* **DIRECTIONS**
Whenever the string "none" turns up in a line of the data below, copy that line.

(Data entries)
########################################

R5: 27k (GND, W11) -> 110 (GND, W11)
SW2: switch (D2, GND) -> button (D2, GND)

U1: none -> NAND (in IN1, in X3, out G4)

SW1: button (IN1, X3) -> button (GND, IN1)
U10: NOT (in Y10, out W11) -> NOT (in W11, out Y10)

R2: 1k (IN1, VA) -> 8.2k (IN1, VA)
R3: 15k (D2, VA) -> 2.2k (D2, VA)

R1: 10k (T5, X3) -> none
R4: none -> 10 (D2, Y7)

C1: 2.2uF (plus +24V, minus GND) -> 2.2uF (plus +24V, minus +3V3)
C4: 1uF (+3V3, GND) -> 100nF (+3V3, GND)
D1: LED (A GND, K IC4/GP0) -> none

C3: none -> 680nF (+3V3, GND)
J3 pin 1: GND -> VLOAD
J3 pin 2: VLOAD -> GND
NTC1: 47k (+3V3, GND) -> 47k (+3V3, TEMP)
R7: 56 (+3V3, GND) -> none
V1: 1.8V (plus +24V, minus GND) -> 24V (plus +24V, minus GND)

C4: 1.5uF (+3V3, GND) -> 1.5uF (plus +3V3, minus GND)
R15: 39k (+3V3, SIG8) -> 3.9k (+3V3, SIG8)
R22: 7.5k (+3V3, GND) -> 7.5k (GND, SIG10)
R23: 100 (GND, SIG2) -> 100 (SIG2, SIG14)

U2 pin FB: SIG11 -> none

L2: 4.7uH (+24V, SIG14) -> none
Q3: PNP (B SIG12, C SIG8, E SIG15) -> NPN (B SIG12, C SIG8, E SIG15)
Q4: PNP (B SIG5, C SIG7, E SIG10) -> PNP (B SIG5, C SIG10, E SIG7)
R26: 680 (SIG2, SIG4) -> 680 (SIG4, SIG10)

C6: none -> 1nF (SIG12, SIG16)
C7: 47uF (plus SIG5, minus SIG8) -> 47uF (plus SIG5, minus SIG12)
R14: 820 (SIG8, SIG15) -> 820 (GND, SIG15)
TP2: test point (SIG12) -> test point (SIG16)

########################################

* **REPLY TO THE TASK**
U1: none -> NAND (in IN1, in X3, out G4)
R1: 10k (T5, X3) -> none
R4: none -> 10 (D2, Y7)
D1: LED (A GND, K IC4/GP0) -> none
C3: none -> 680nF (+3V3, GND)
R7: 56 (+3V3, GND) -> none
U2 pin FB: SIG11 -> none
L2: 4.7uH (+24V, SIG14) -> none
C6: none -> 1nF (SIG12, SIG16)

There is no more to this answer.